## Problem
Pictures do not belong in the copy. Write out exactly the lines from the one containing "R204: 6.8 (+5V, VLOAD) -> 6.8 (+5V, GND)" through the end of the data.

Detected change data
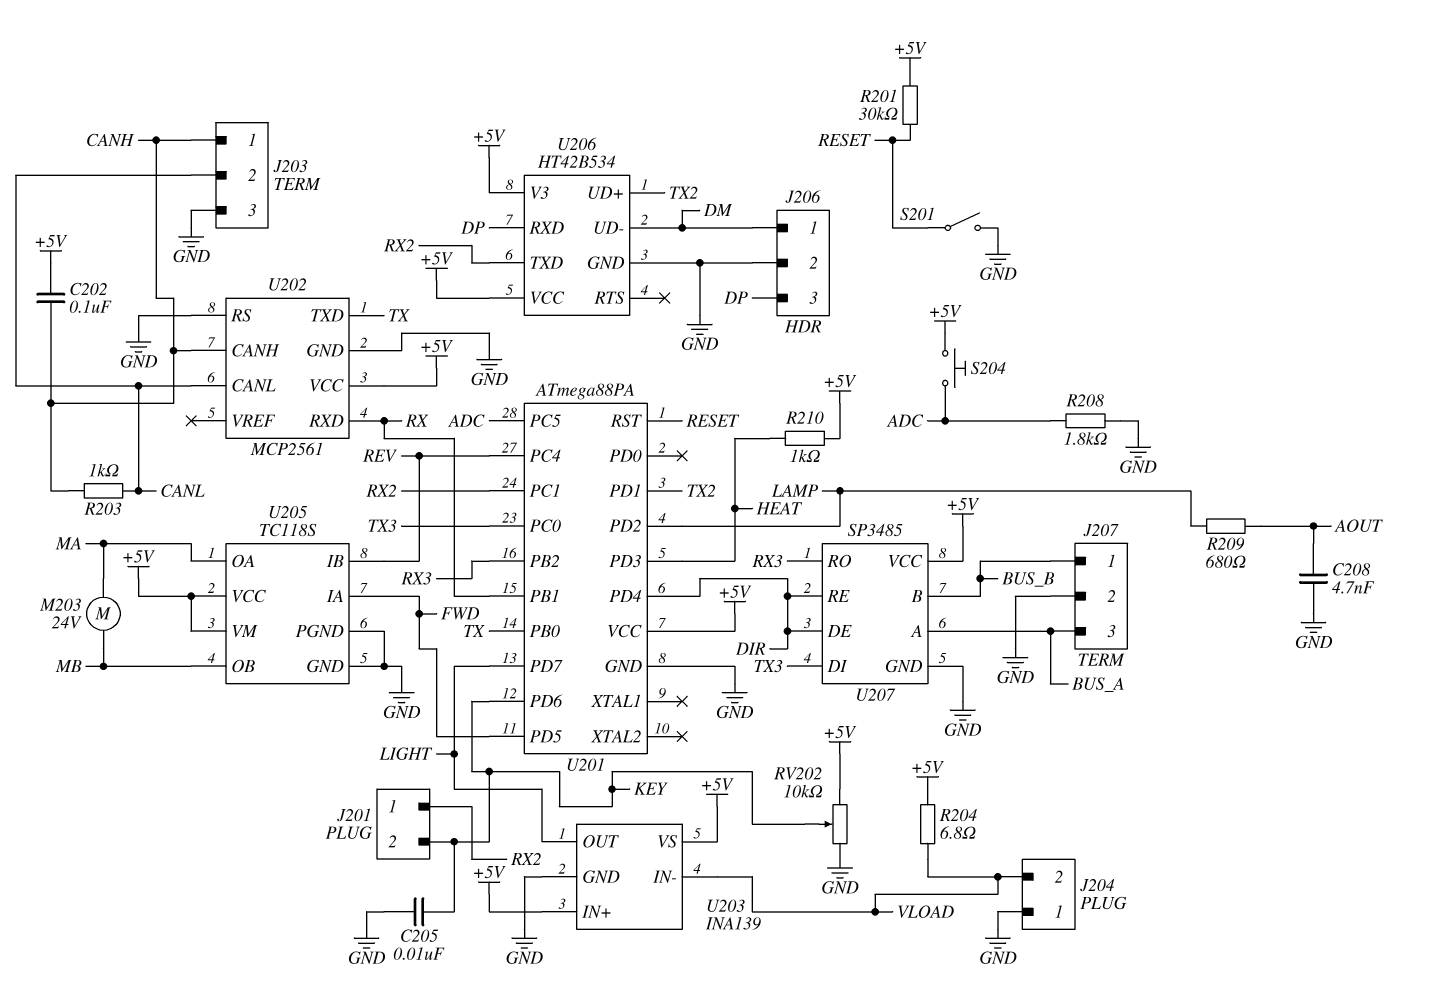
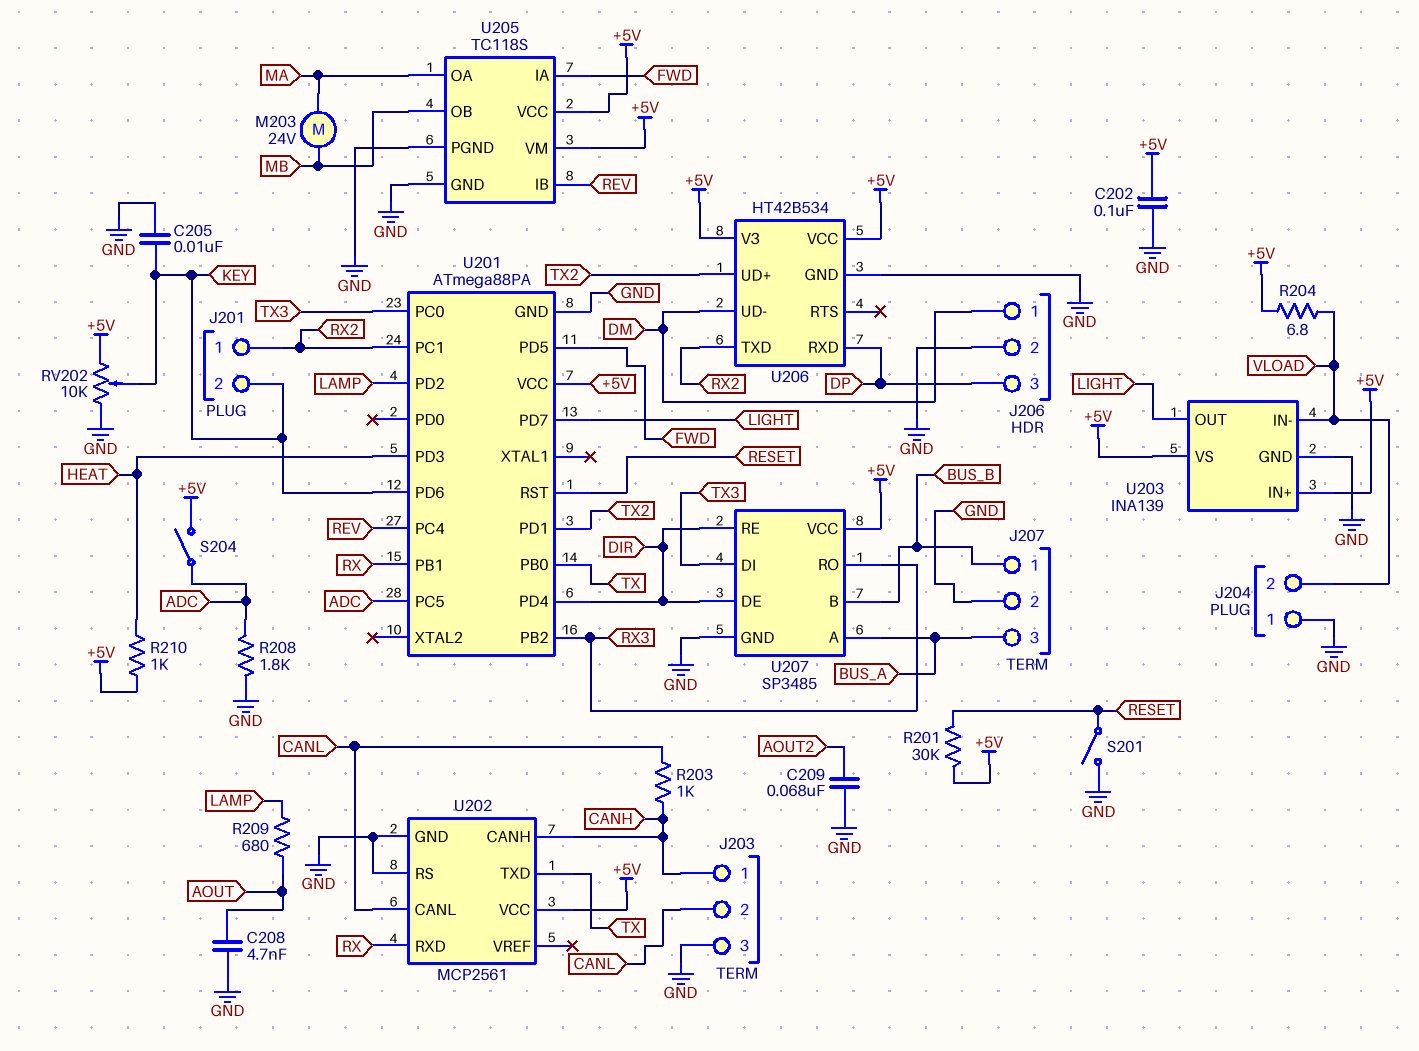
C202: 100nF (+5V, CANH) -> 100nF (+5V, GND)
C209: none -> 68nF (AOUT2, GND)
S204: button (+5V, ADC) -> switch (+5V, ADC)

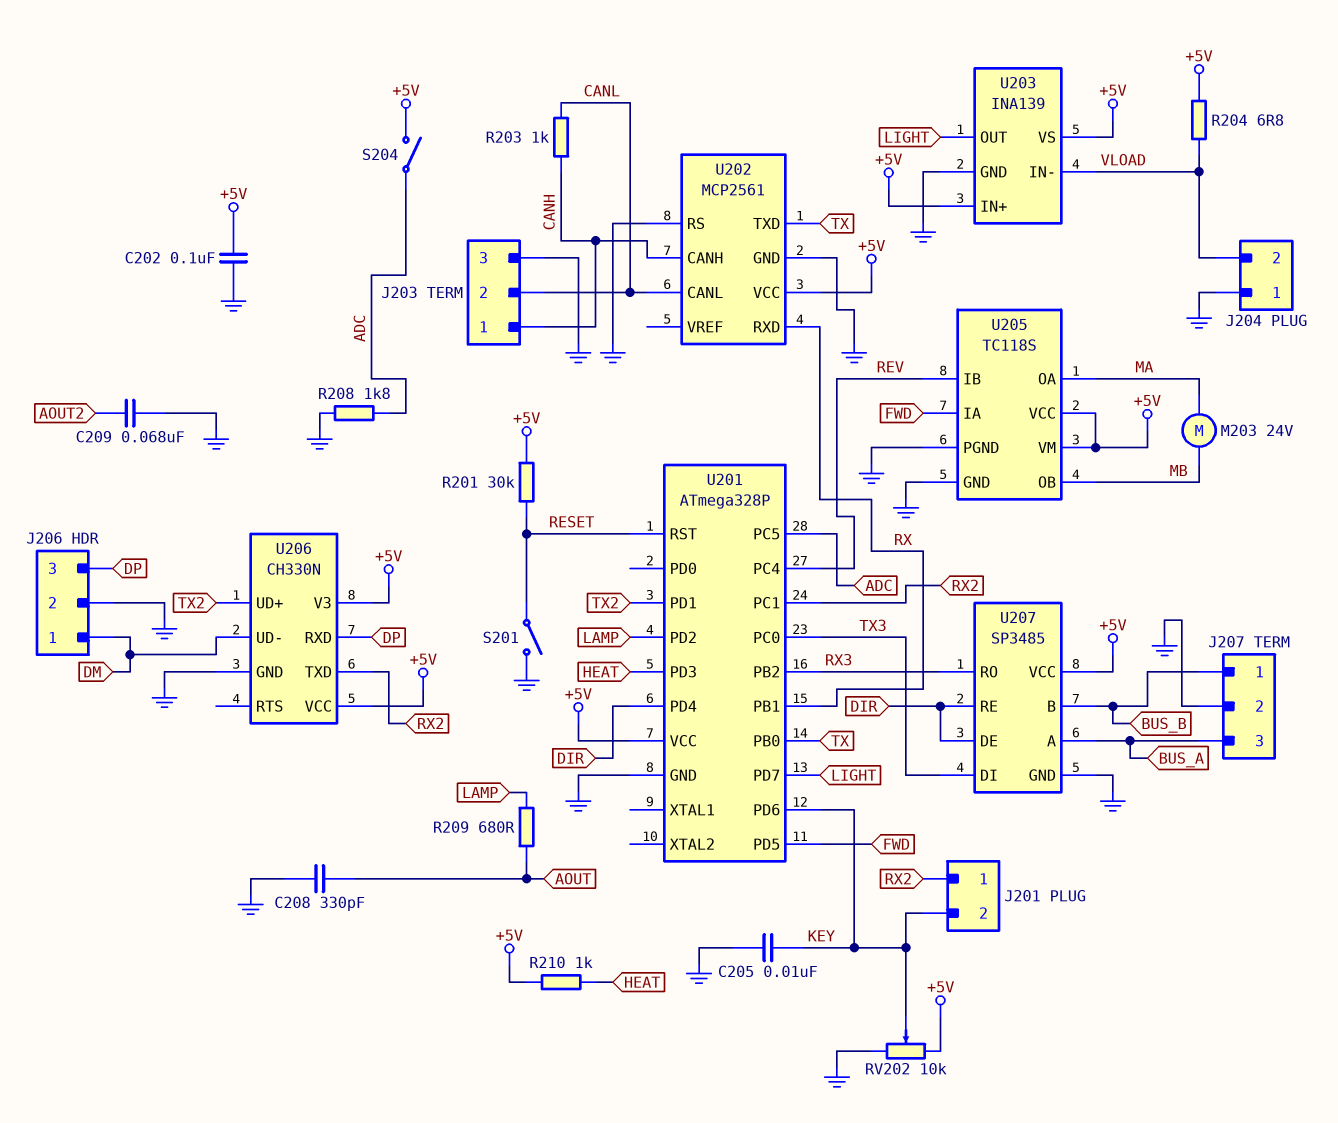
C208: 4.7nF (AOUT, GND) -> 330pF (AOUT, GND)
U201: ATmega88PA -> ATmega328P
U206: HT42B534 -> CH330N

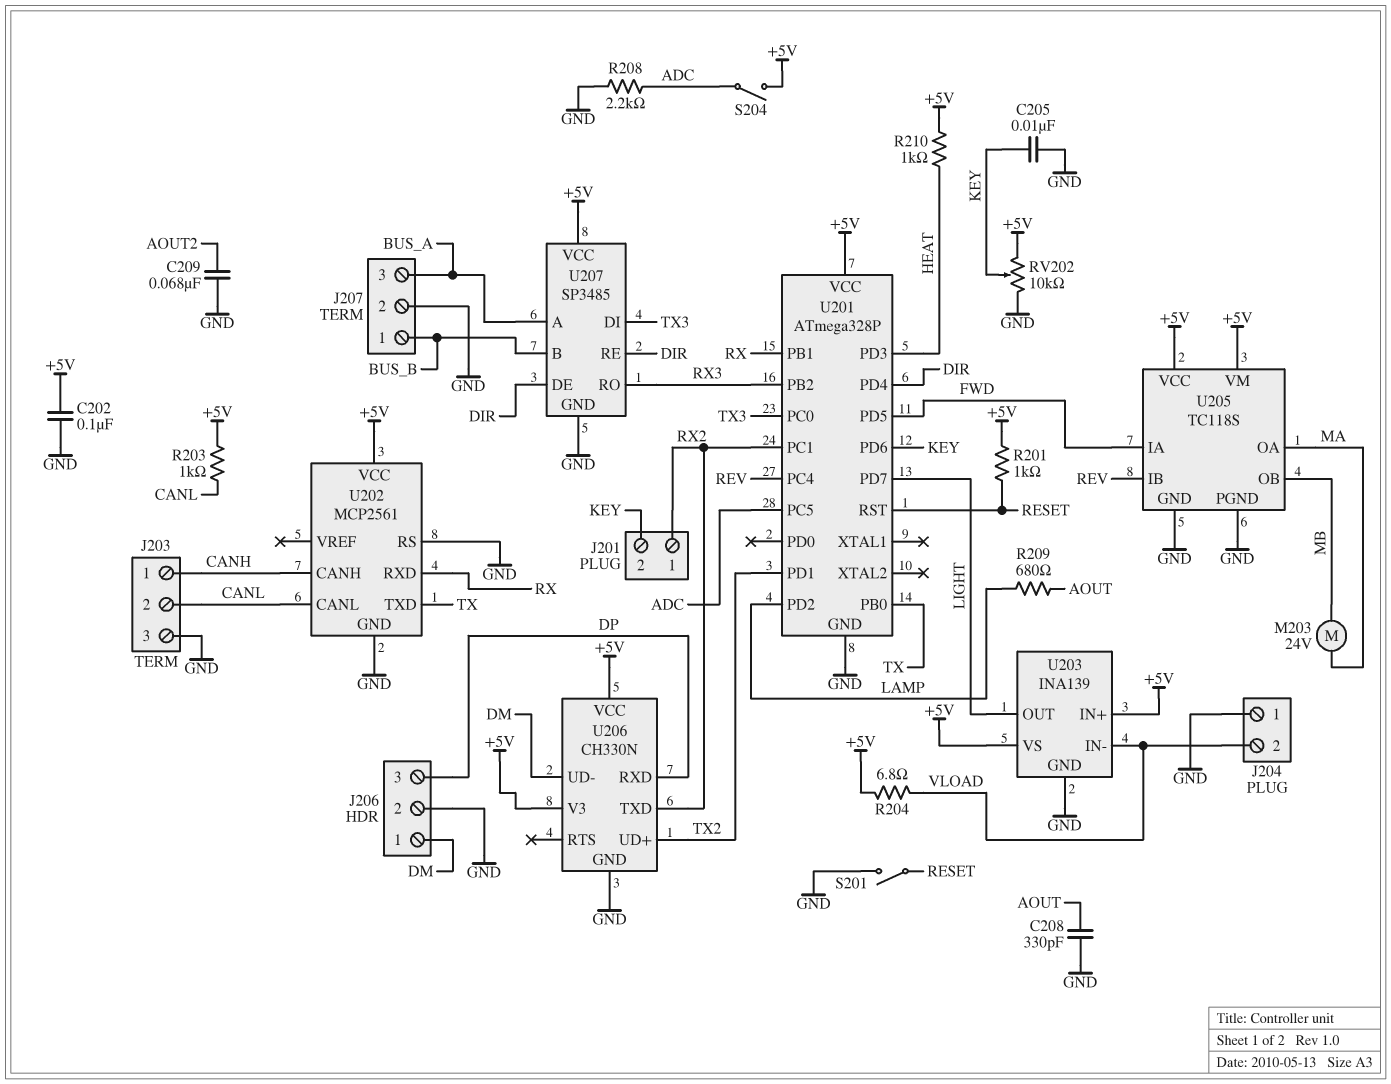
R201: 30k (+5V, RESET) -> 1k (+5V, RESET)
R203: 1k (CANH, CANL) -> 1k (+5V, CANL)
R208: 1.8k (ADC, GND) -> 2.2k (ADC, GND)

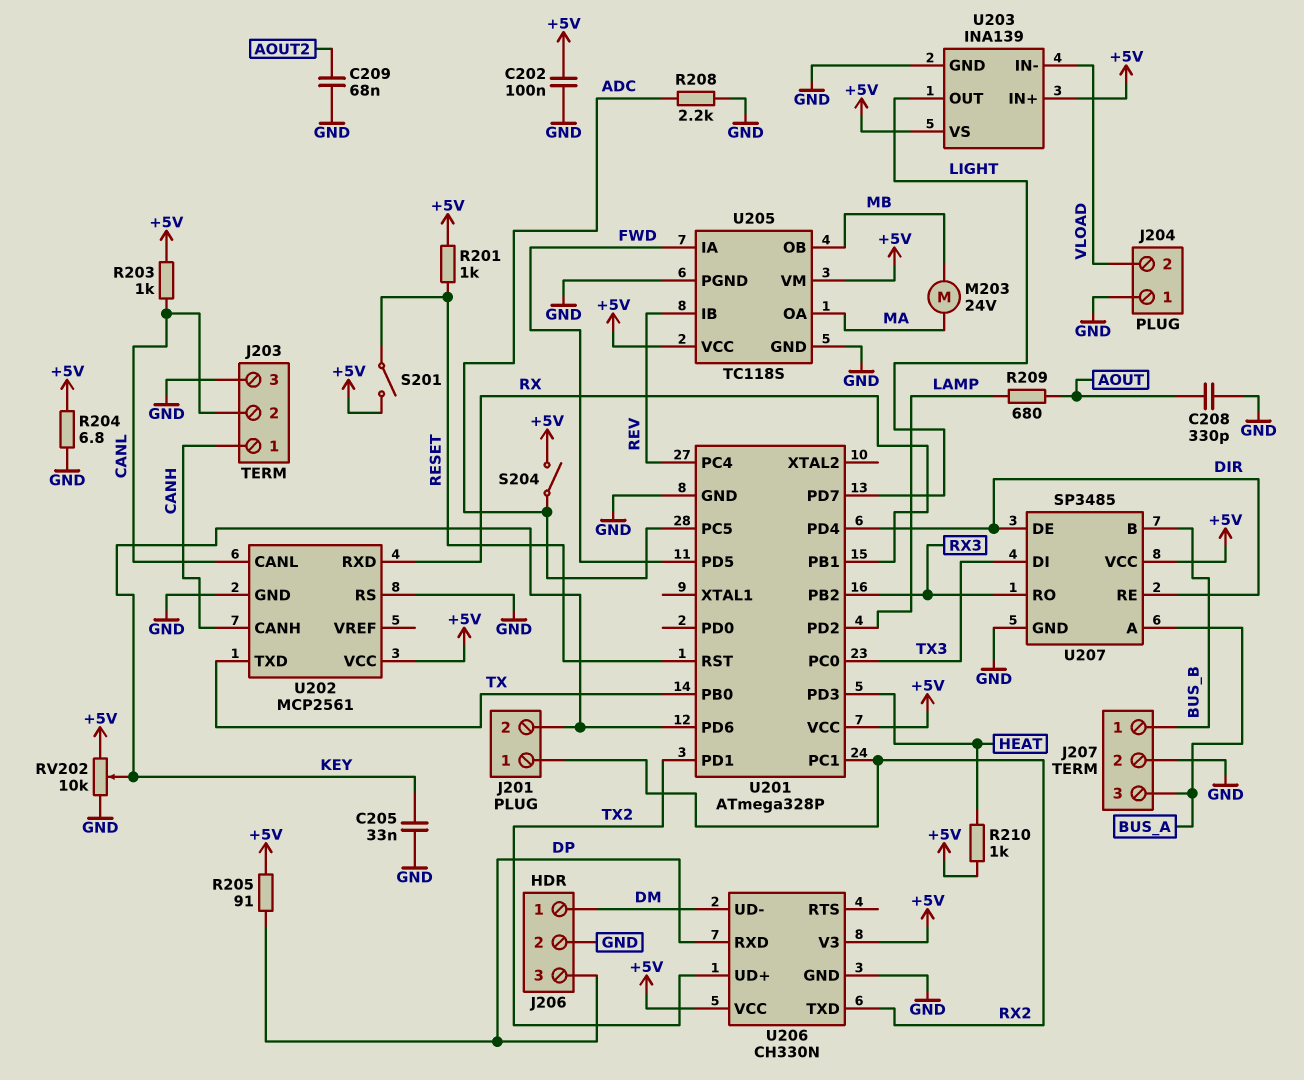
C205: 10nF (GND, KEY) -> 33nF (GND, KEY)
R204: 6.8 (+5V, VLOAD) -> 6.8 (+5V, GND)
R205: none -> 91 (+5V, DP)
S201: switch (GND, RESET) -> switch (+5V, RESET)

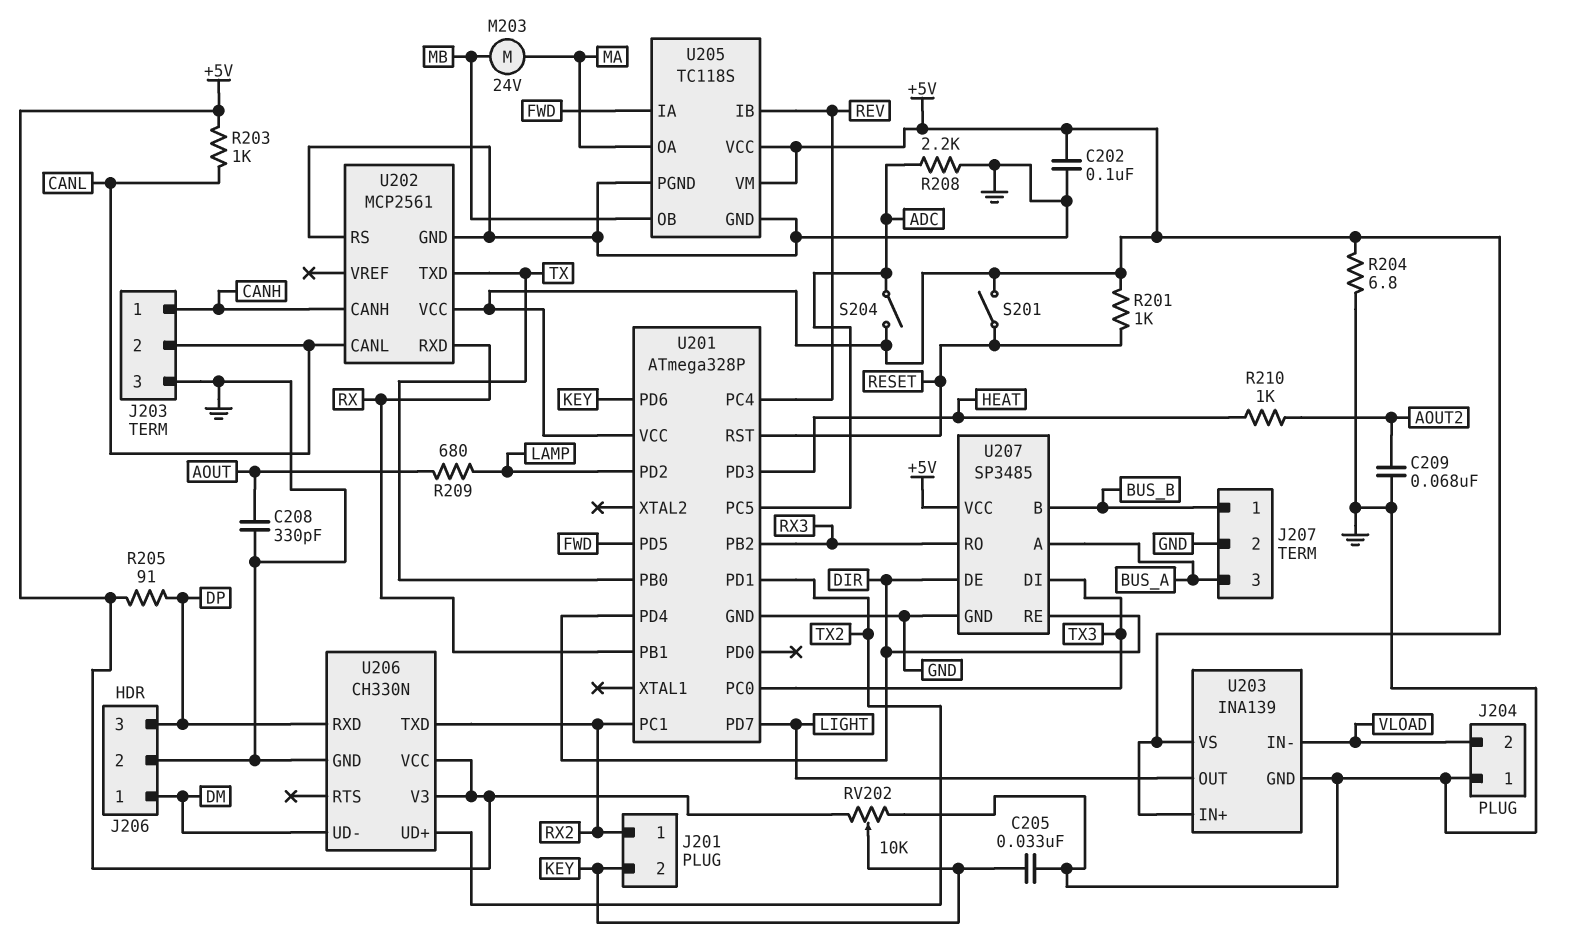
R210: 1k (+5V, HEAT) -> 1k (AOUT2, HEAT)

## Solution to this problem
R204: 6.8 (+5V, VLOAD) -> 6.8 (+5V, GND)
R205: none -> 91 (+5V, DP)
S201: switch (GND, RESET) -> switch (+5V, RESET)

R210: 1k (+5V, HEAT) -> 1k (AOUT2, HEAT)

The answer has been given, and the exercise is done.